### Work order
Output every entry exactly, without any pictures.

### Coordinate-based change listings

[Start of Attachment]

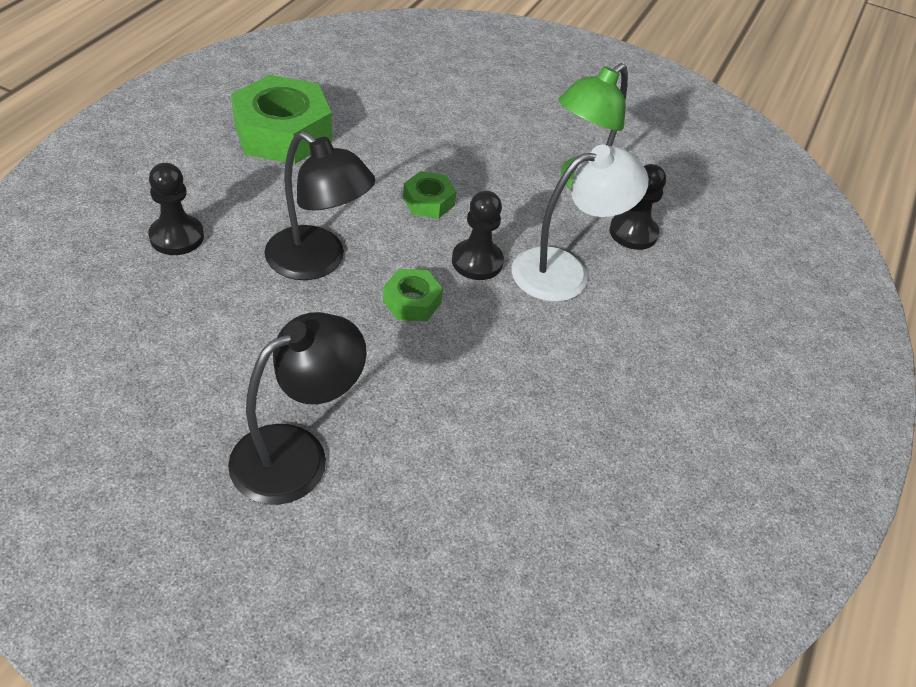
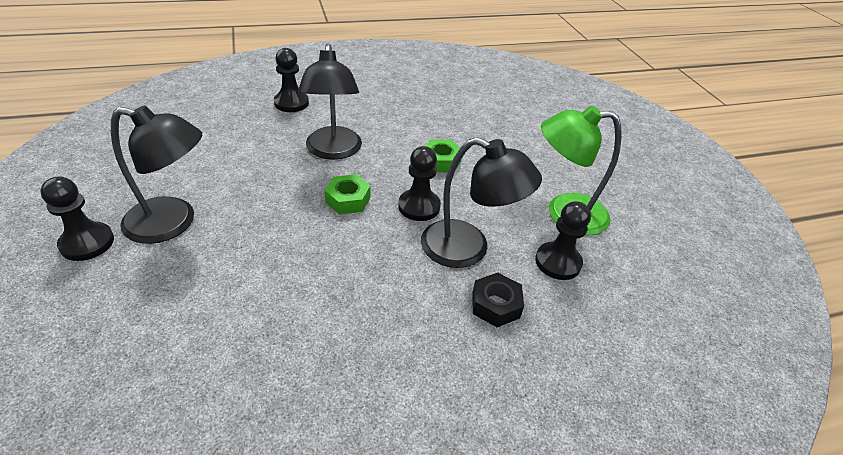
camera: 50 degrees right, 5 degrees down
(250, 543) = (87, 243): none -> black pawn
(283, 133) = (414, 90): green nut -> none
(565, 271) = (468, 249): white lamp -> black lamp
(641, 301) = (495, 305): none -> black nut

[End of Attachment]

### Completed task
camera: 50 degrees right, 5 degrees down
(250, 543) = (87, 243): none -> black pawn
(283, 133) = (414, 90): green nut -> none
(565, 271) = (468, 249): white lamp -> black lamp
(641, 301) = (495, 305): none -> black nut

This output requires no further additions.